(Before-and-after change data)
···

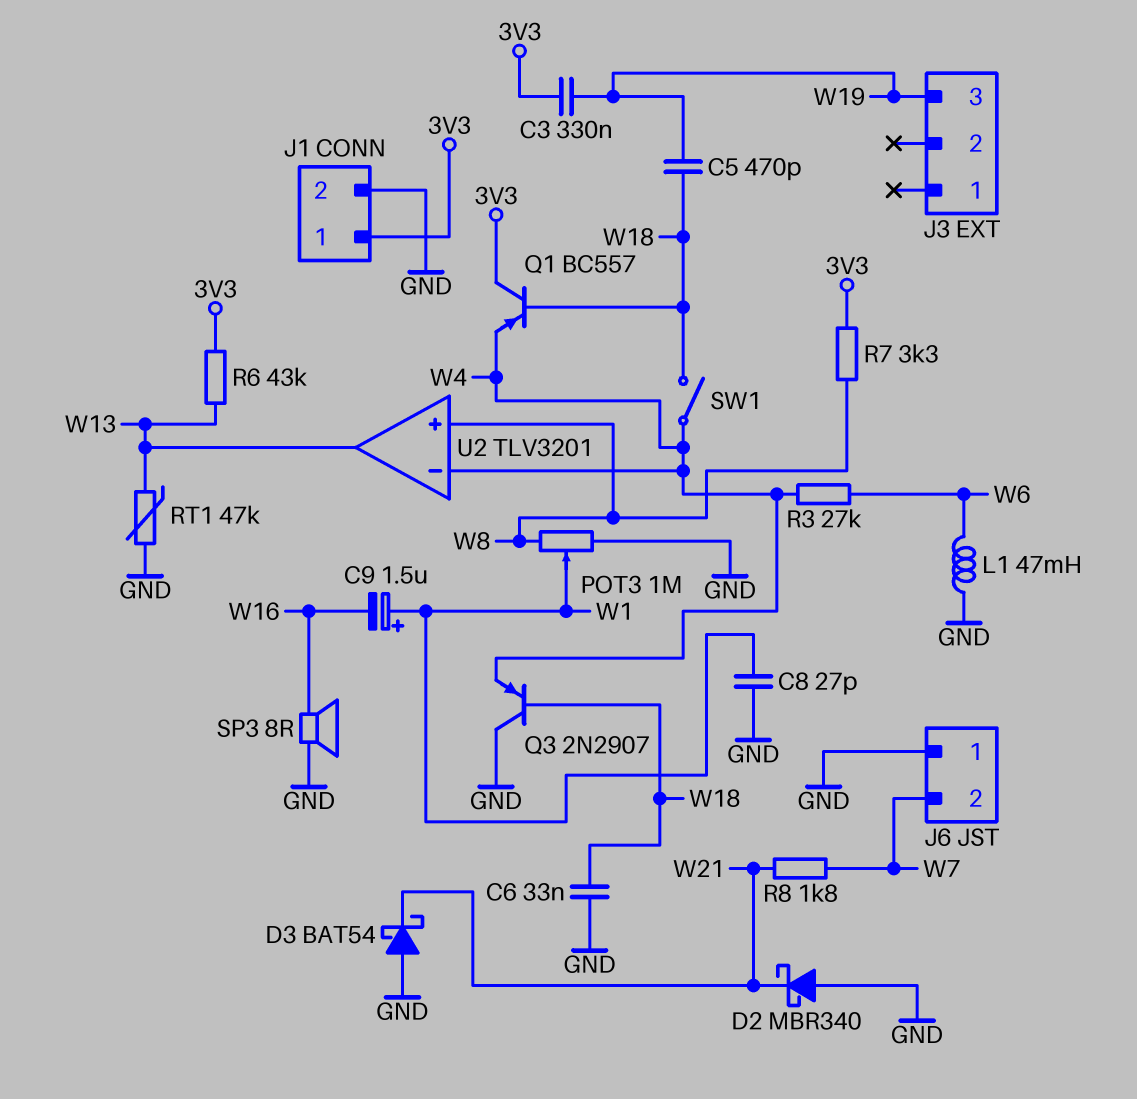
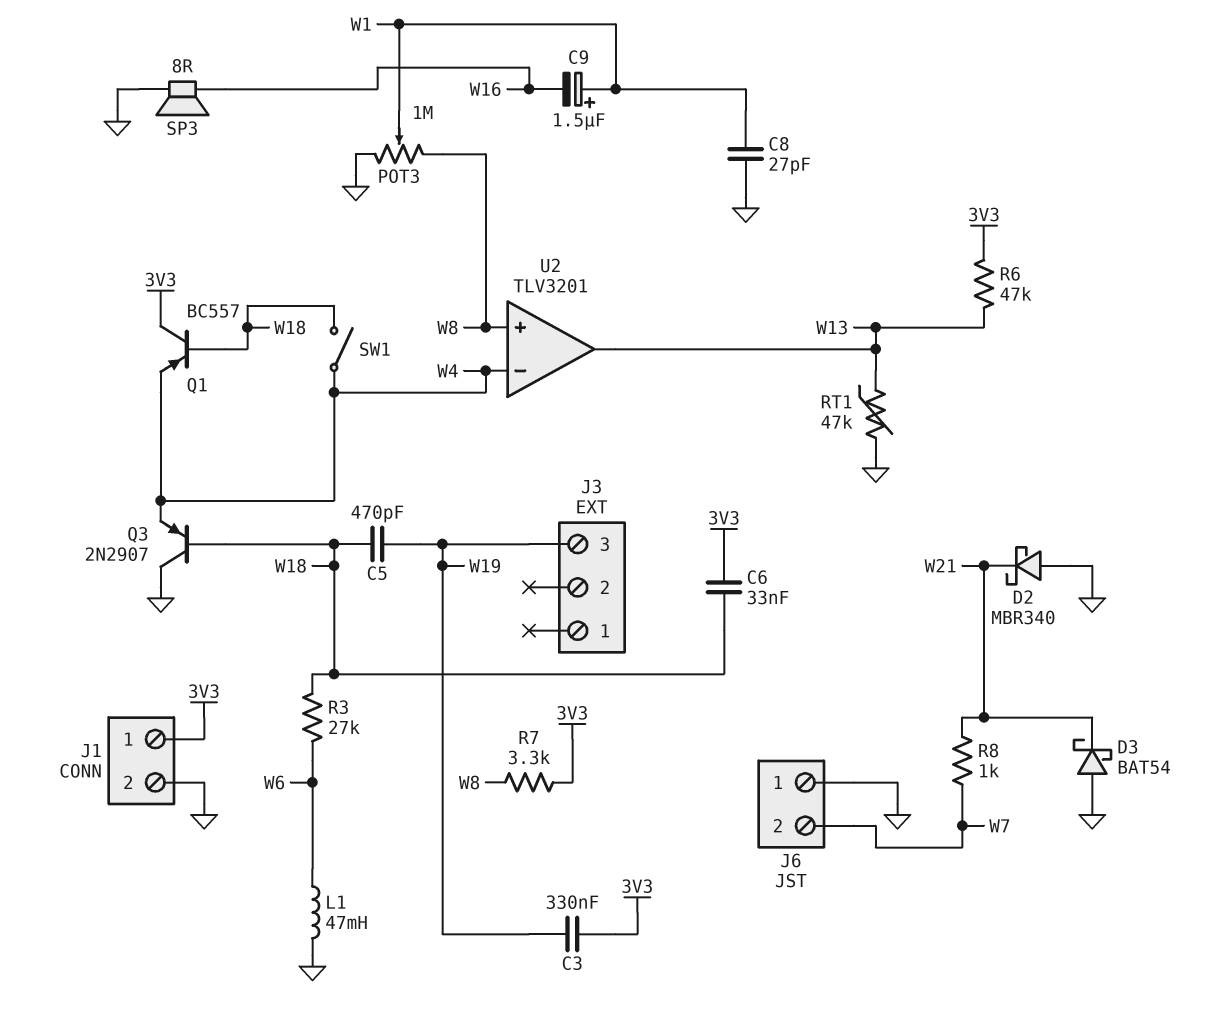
C6: 33nF (GND, W18) -> 33nF (3V3, W18)
R3: 27k (W4, W6) -> 27k (W6, W18)
R6: 43k (3V3, W13) -> 47k (3V3, W13)
R8: 1.8k (W7, W21) -> 1k (W7, W21)

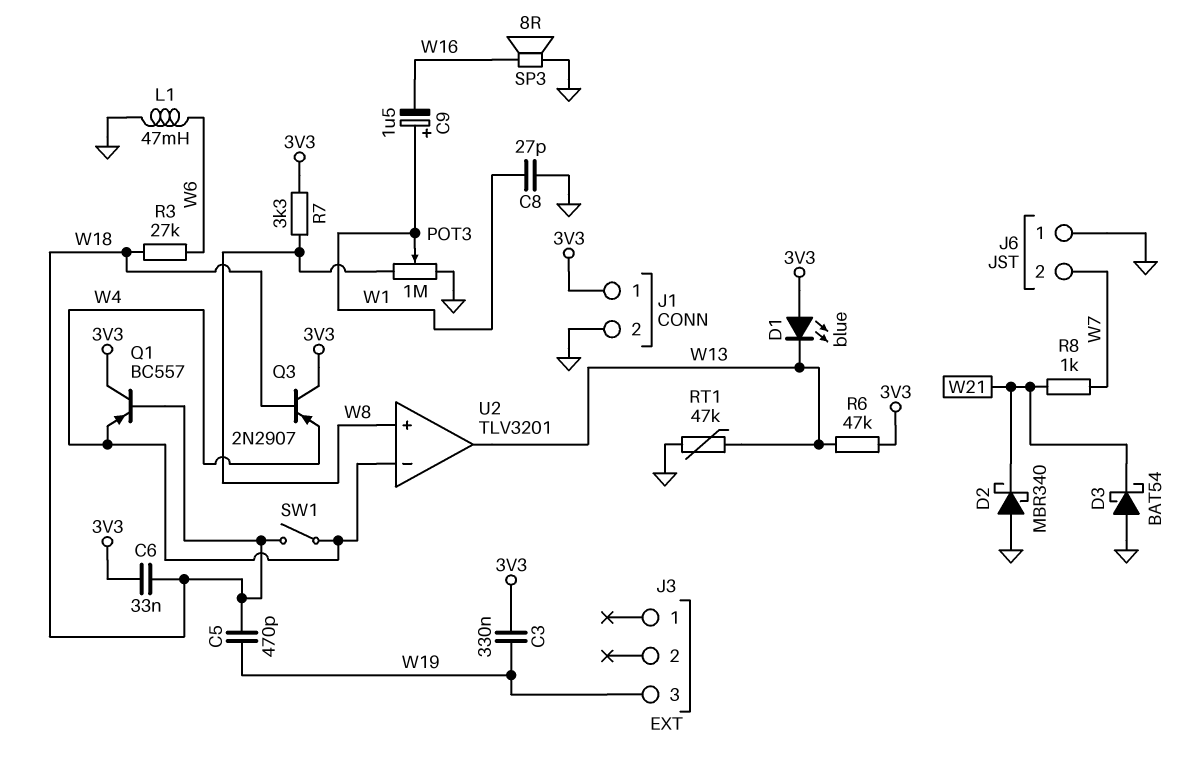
D1: none -> LED blue (A 3V3, K W13)
Q3: PNP 2N2907 (B W18, C GND, E W4) -> PNP 2N2907 (B W18, C 3V3, E W4)

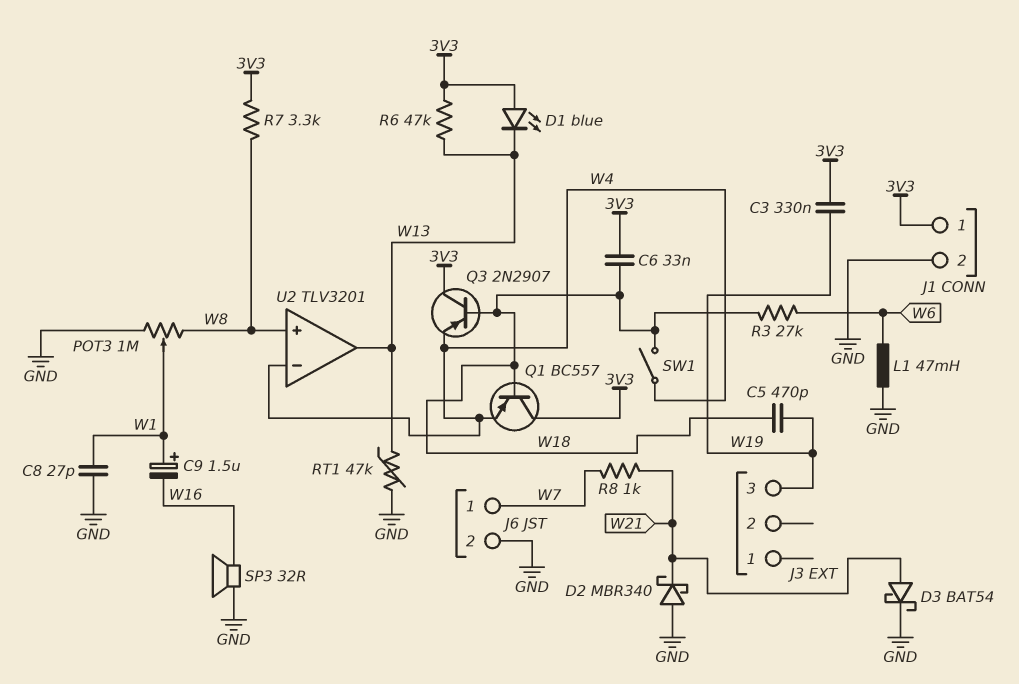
D3: schottky BAT54 (A GND, K W21) -> schottky BAT54 (A W21, K GND)
J6 pin 1: GND -> W7
J6 pin 2: W7 -> GND
SP3: speaker 8R (GND, W16) -> speaker 32R (GND, W16)

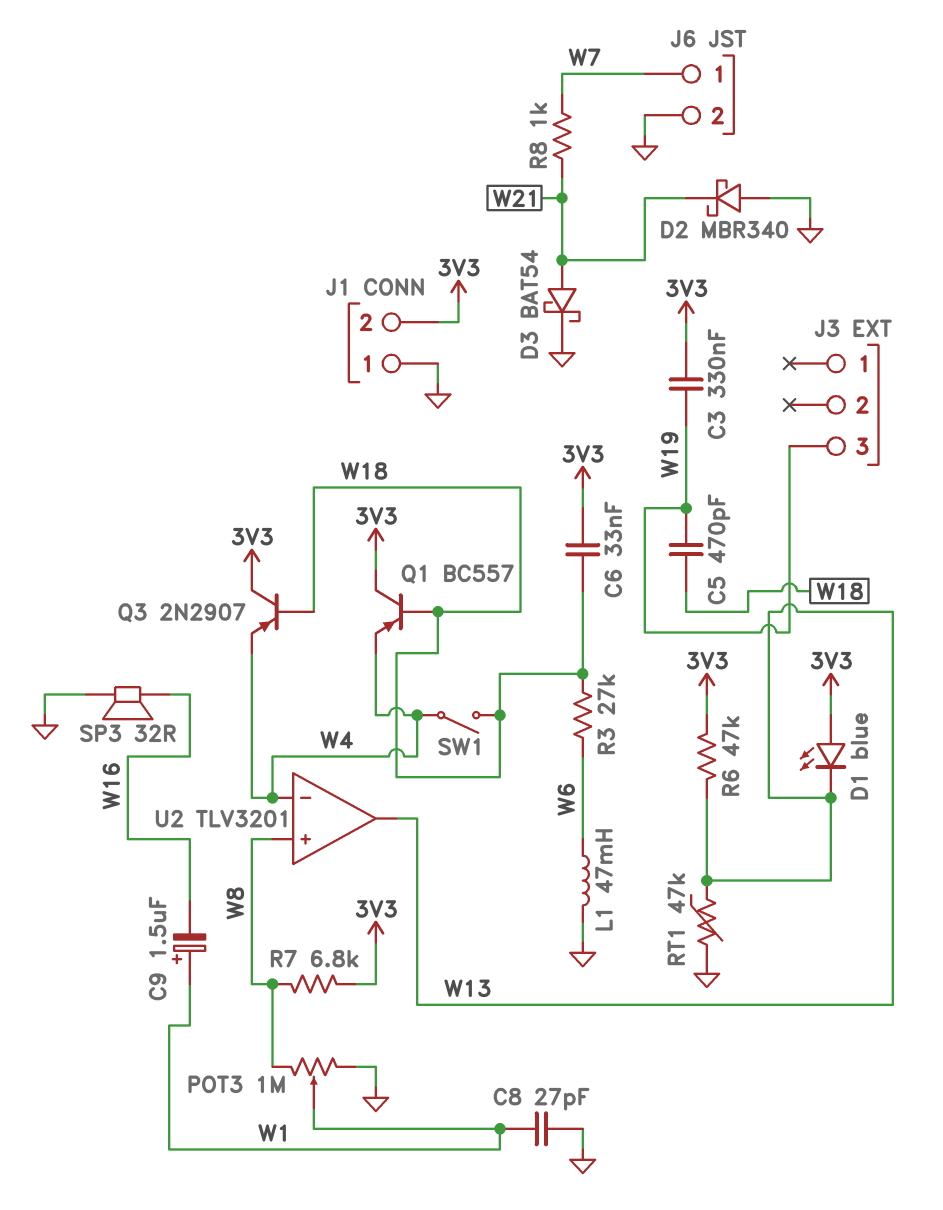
J1 pin 1: 3V3 -> GND
J1 pin 2: GND -> 3V3
R7: 3.3k (3V3, W8) -> 6.8k (3V3, W8)

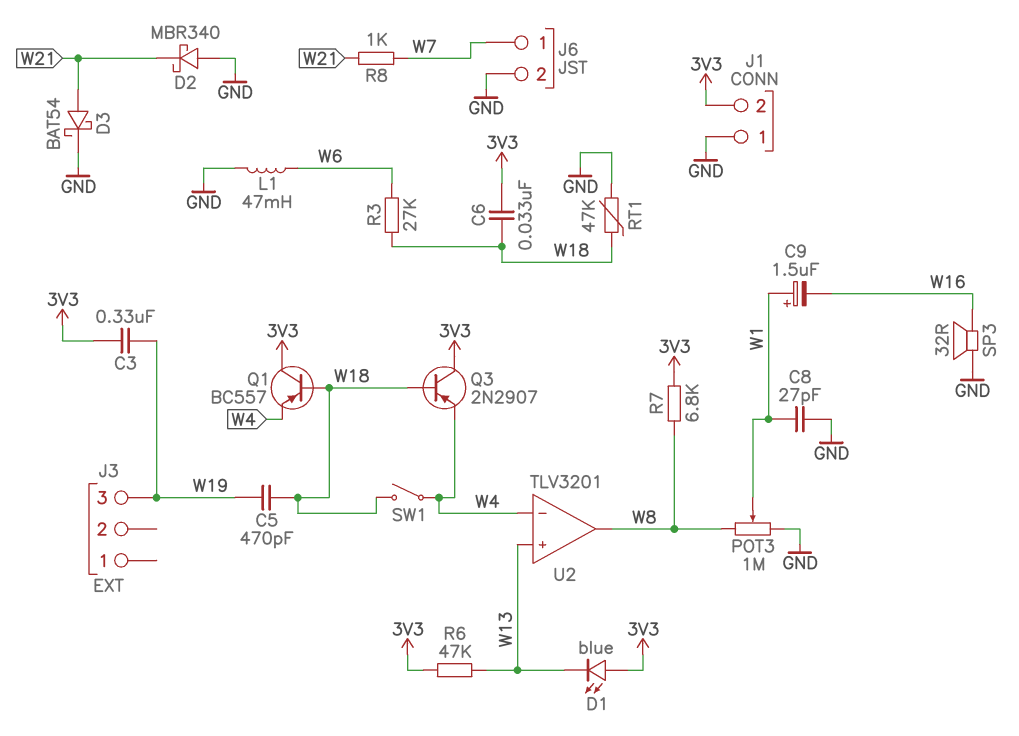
RT1: 47k (GND, W13) -> 47k (GND, W18)
U2 pin in+: W8 -> W13
U2 pin out: W13 -> W8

···

■ **About this task**
Reproduce the records above word for word, without the images.

■ **Result below**
C6: 33nF (GND, W18) -> 33nF (3V3, W18)
R3: 27k (W4, W6) -> 27k (W6, W18)
R6: 43k (3V3, W13) -> 47k (3V3, W13)
R8: 1.8k (W7, W21) -> 1k (W7, W21)

D1: none -> LED blue (A 3V3, K W13)
Q3: PNP 2N2907 (B W18, C GND, E W4) -> PNP 2N2907 (B W18, C 3V3, E W4)

D3: schottky BAT54 (A GND, K W21) -> schottky BAT54 (A W21, K GND)
J6 pin 1: GND -> W7
J6 pin 2: W7 -> GND
SP3: speaker 8R (GND, W16) -> speaker 32R (GND, W16)

J1 pin 1: 3V3 -> GND
J1 pin 2: GND -> 3V3
R7: 3.3k (3V3, W8) -> 6.8k (3V3, W8)

RT1: 47k (GND, W13) -> 47k (GND, W18)
U2 pin in+: W8 -> W13
U2 pin out: W13 -> W8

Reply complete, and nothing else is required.